● Aim of the task:
Which lines of the records contain the word "brush"? Show each of them.

● Material to process:
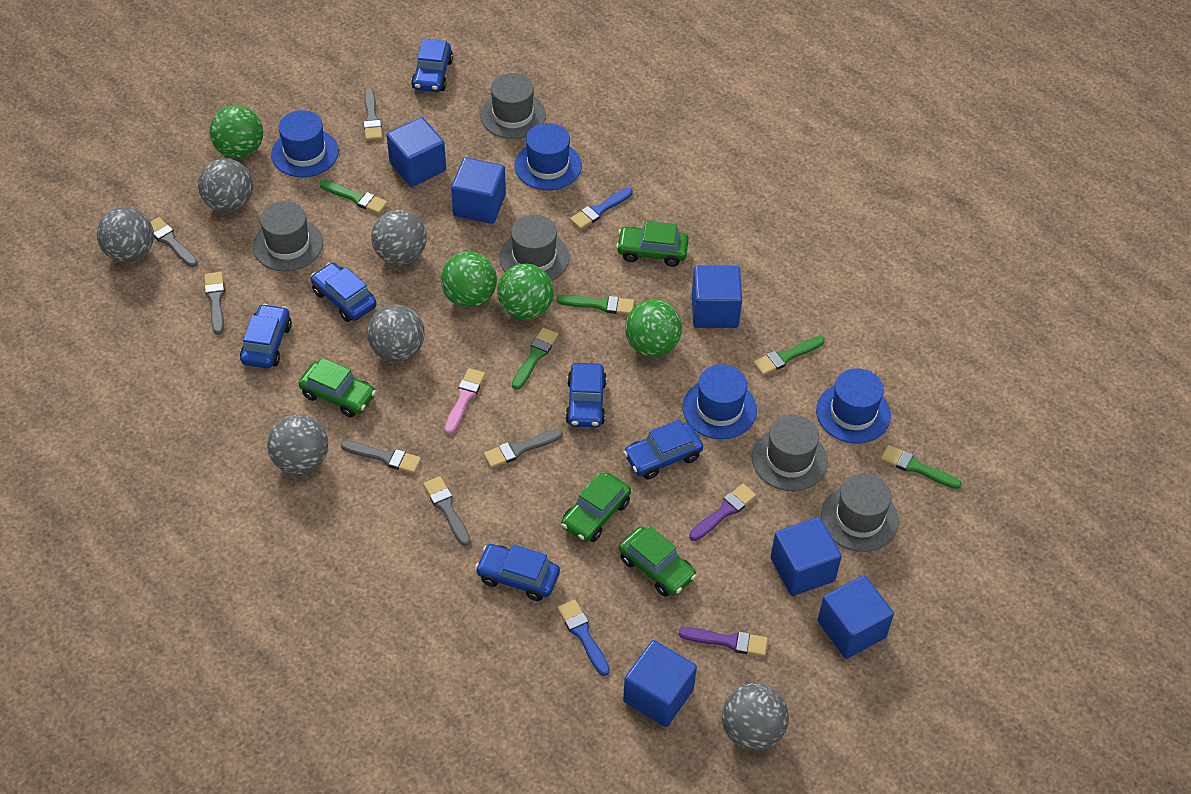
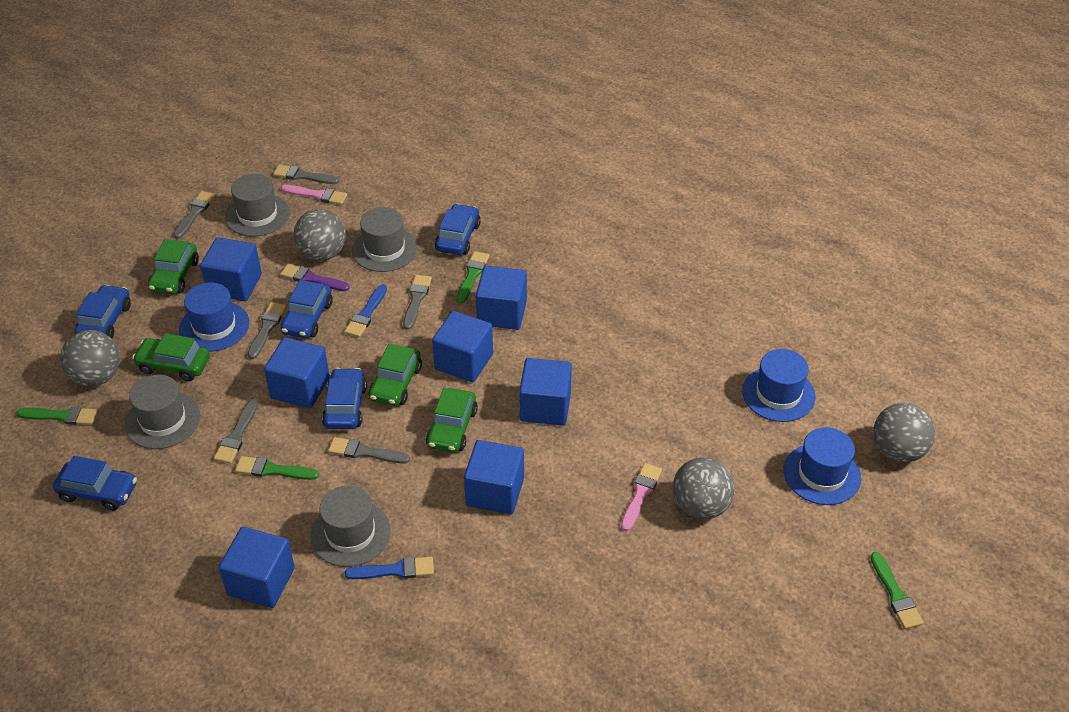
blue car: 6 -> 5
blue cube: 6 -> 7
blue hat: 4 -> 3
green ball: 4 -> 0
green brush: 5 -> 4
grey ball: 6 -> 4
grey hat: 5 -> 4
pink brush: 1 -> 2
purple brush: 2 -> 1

● Expected answer:
green brush: 5 -> 4
pink brush: 1 -> 2
purple brush: 2 -> 1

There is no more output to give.